**Required action**.
Go to the line with "orange line: (33, 54) -> (17, 55), moved" in the records below, then output it and each following line exactly, up to and including the line with "orange triangle: (111, 141)". Skip pictures and add nothing.

**The data**.
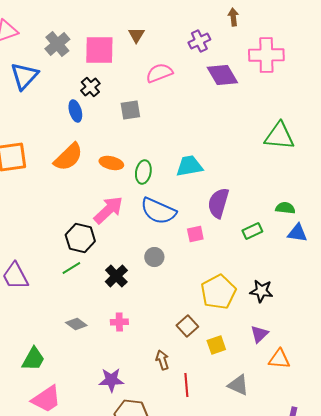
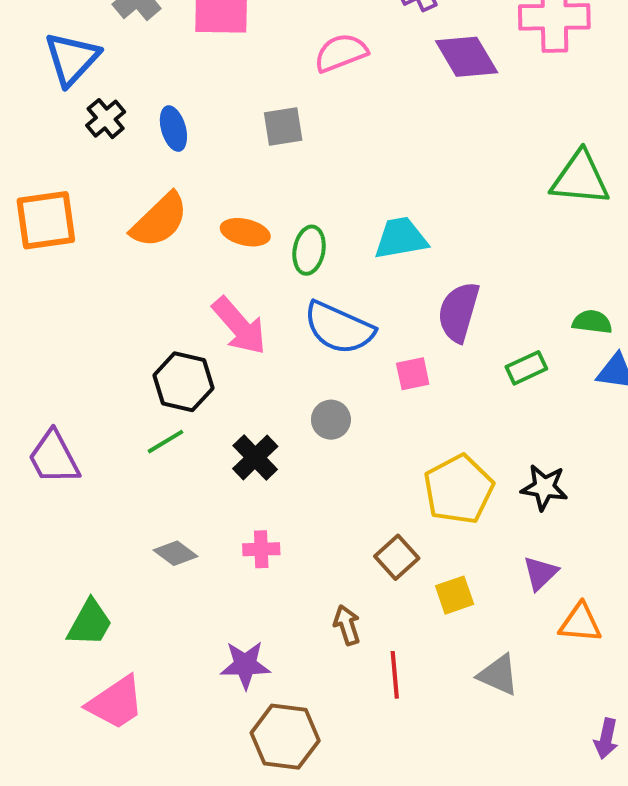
black cross: (90, 87) -> (106, 119), moved
pink arrow: (108, 210) -> (239, 326), turned 92

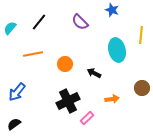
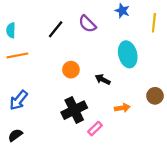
black line: (39, 22) -> (56, 29), moved
cyan semicircle: (10, 28) -> (11, 30), turned -40
yellow line: (141, 35) -> (154, 23), moved
orange line: (33, 54) -> (17, 55), moved

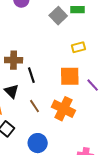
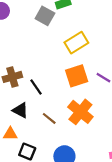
yellow rectangle: (78, 47) -> (76, 43), size x1.5
orange cross: (63, 109) -> (80, 112), turned 30

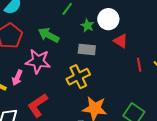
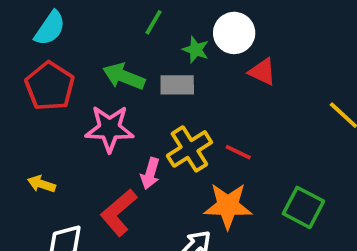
gray rectangle: (87, 50) -> (177, 85), moved
red line: (139, 65) -> (238, 152), moved, turned -48
pink arrow: (17, 78) -> (150, 173), moved

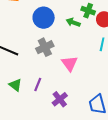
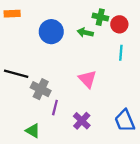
gray cross: (45, 47) -> (41, 89), moved, turned -30
green triangle: (15, 85) -> (33, 131), moved

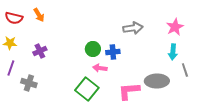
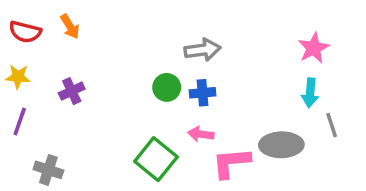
gray arrow: (133, 28) -> (203, 50), moved
pink arrow: (100, 68) -> (201, 134), moved
gray cross: (29, 83) -> (48, 170), moved

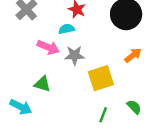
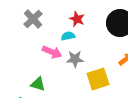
green triangle: (42, 84) -> (38, 84), moved

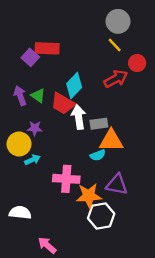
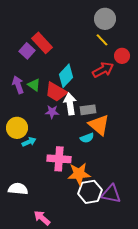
red rectangle: (47, 48) -> (42, 43), turned 45
purple star: (35, 128) -> (52, 112), moved
orange triangle: (111, 141) -> (99, 125), turned 40
purple triangle: (117, 184) -> (111, 194), moved

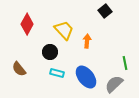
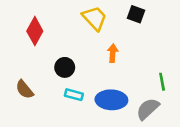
black square: (105, 11) -> (136, 14), turned -32
yellow trapezoid: (64, 30) -> (95, 18), moved
blue ellipse: (86, 77) -> (111, 100), turned -50

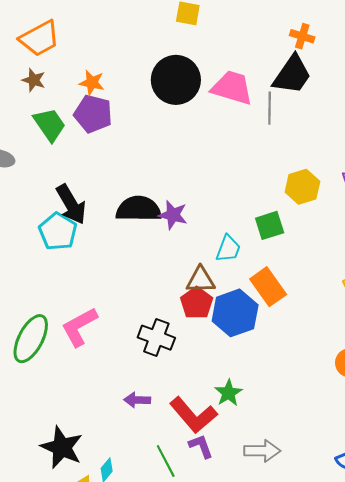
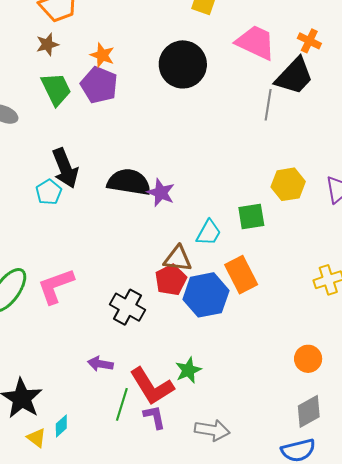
brown star: (34, 80) -> (47, 44), turned 30
pink trapezoid: (232, 88) -> (256, 42), moved
cyan pentagon: (58, 231) -> (49, 192), size x0.7
green line: (166, 461) -> (122, 404), moved, turned 36

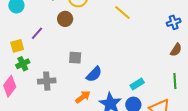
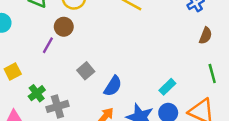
purple line: (37, 33) -> (48, 45), moved
gray square: (75, 58) -> (86, 71), turned -32
green cross: (23, 64) -> (37, 93), moved

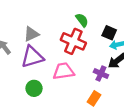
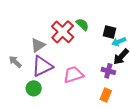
red cross: (73, 41) -> (63, 32), moved, turned 30
green circle: (34, 88) -> (34, 88), moved

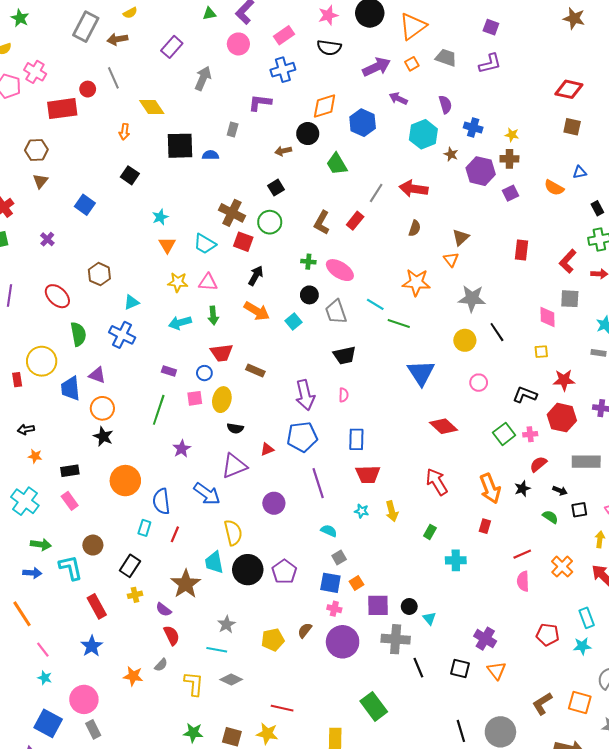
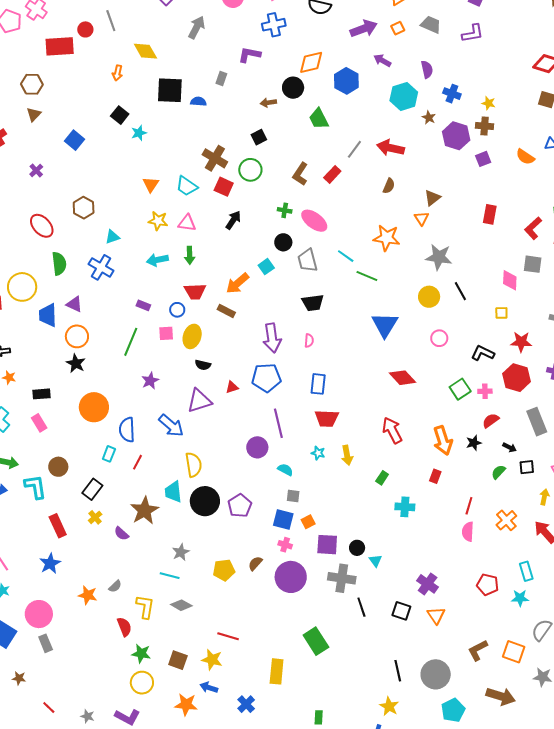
cyan star: (160, 217) -> (139, 133), moved
orange arrow: (257, 311) -> (237, 283), moved, turned 105
gray rectangle: (586, 462) -> (537, 422), turned 64
purple circle: (274, 503) -> (257, 447), moved
green semicircle: (550, 517) -> (498, 472), turned -84
red line: (522, 554) -> (469, 506), turned -54
gray square: (339, 558) -> (293, 496), turned 32
yellow cross: (135, 595) -> (95, 517), turned -32
red semicircle: (172, 635) -> (124, 627), moved

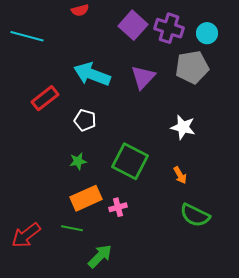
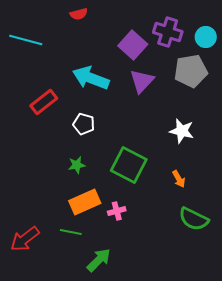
purple square: (133, 25) -> (133, 45), moved

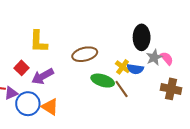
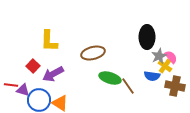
yellow cross: (123, 67) -> (165, 66), moved
blue semicircle: (135, 69) -> (152, 76), moved
purple triangle: (11, 93) -> (23, 90), turned 40

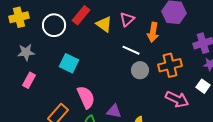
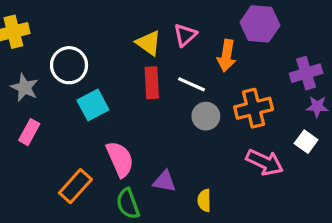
red rectangle: (81, 15) -> (152, 83), moved, turned -42
white circle: (54, 25) -> (69, 65), moved
gray star: (26, 52) -> (24, 87), turned 30
cyan square: (69, 63) -> (93, 105), turned 36

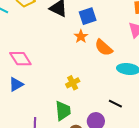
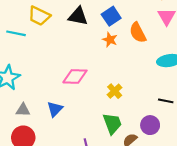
orange semicircle: (104, 48) -> (138, 33), moved, turned 36
pink diamond: (20, 59) -> (75, 76), moved, turned -40

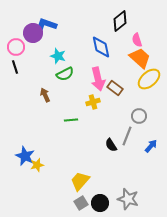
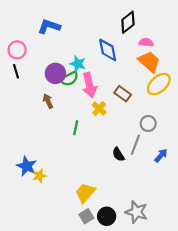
purple circle: (33, 33) -> (55, 73), moved
pink semicircle: (137, 40) -> (146, 42), turned 112
cyan star: (58, 56) -> (78, 64), moved
pink arrow: (98, 79) -> (90, 85), moved
yellow cross: (93, 102) -> (99, 109), turned -32
green line: (71, 120) -> (76, 128), turned -72

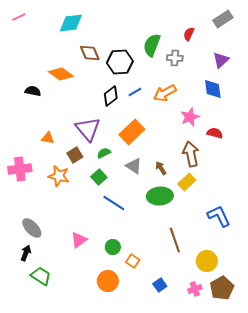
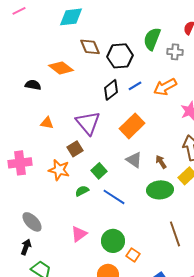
orange triangle: (48, 138) -> (47, 123), moved
green semicircle: (104, 153) -> (82, 191), moved
green circle: (113, 247) -> (113, 241), size x1.5

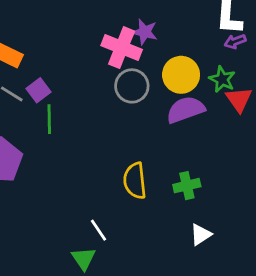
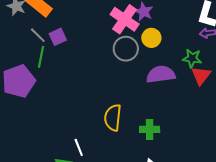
yellow circle: (181, 75) -> (151, 38), moved, size x0.7
green star: (222, 79) -> (192, 58), turned -30
green line: (49, 119) -> (41, 57), moved

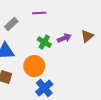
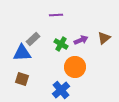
gray rectangle: (11, 24) -> (33, 39), moved
orange circle: (34, 66) -> (75, 67), moved

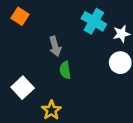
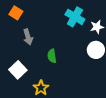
gray arrow: (55, 46) -> (28, 37), moved

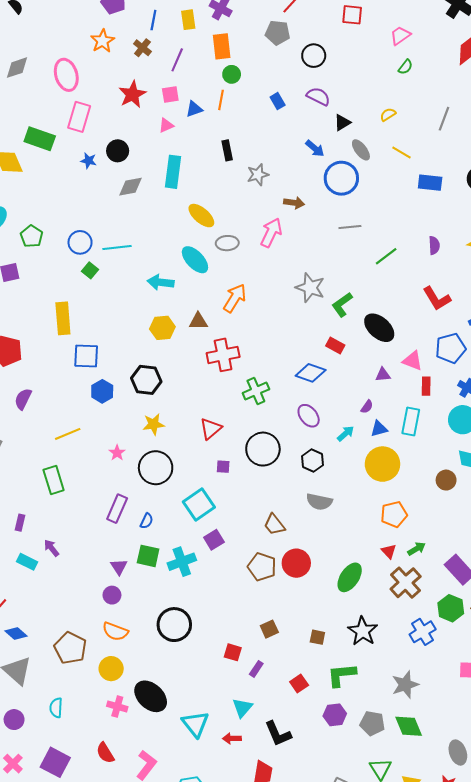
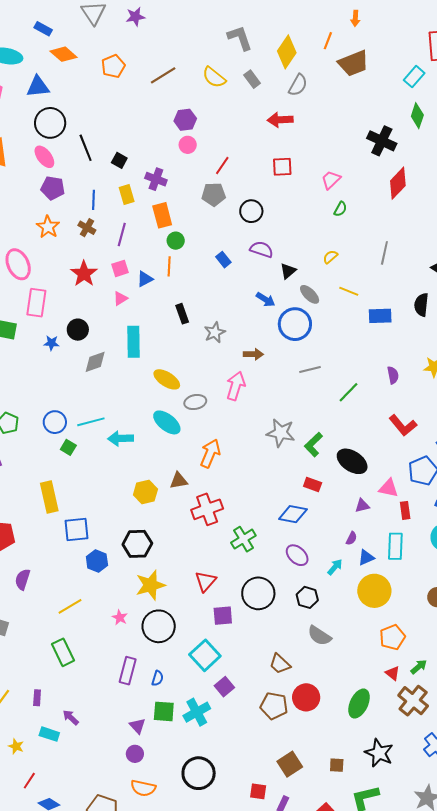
cyan arrow: (161, 282) -> (121, 438), moved
yellow star: (153, 424) -> (150, 585), size x1.4
purple square: (223, 467) -> (223, 616), size x1.5
gray semicircle: (319, 502) -> (319, 636), turned 30
brown square: (269, 629) -> (290, 764), size x1.4

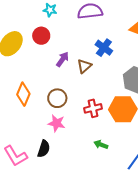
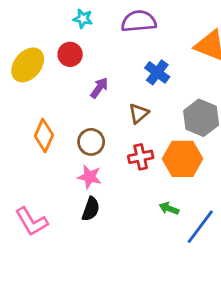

**Solution to the exercise**.
orange line: (33, 54) -> (17, 55), moved

yellow rectangle: (78, 47) -> (76, 43), size x1.5
orange cross: (63, 109) -> (80, 112), turned 30

gray rectangle: (87, 50) -> (177, 85), moved
red line: (139, 65) -> (238, 152), moved, turned -48
pink arrow: (17, 78) -> (150, 173), moved

gray cross: (45, 47) -> (41, 89), moved, turned -30
green triangle: (15, 85) -> (33, 131), moved

gray arrow: (133, 28) -> (203, 50), moved
pink arrow: (100, 68) -> (201, 134), moved
gray cross: (29, 83) -> (48, 170), moved

green triangle: (42, 84) -> (38, 84), moved

red rectangle: (47, 48) -> (42, 43), turned 45
purple star: (35, 128) -> (52, 112), moved
orange triangle: (111, 141) -> (99, 125), turned 40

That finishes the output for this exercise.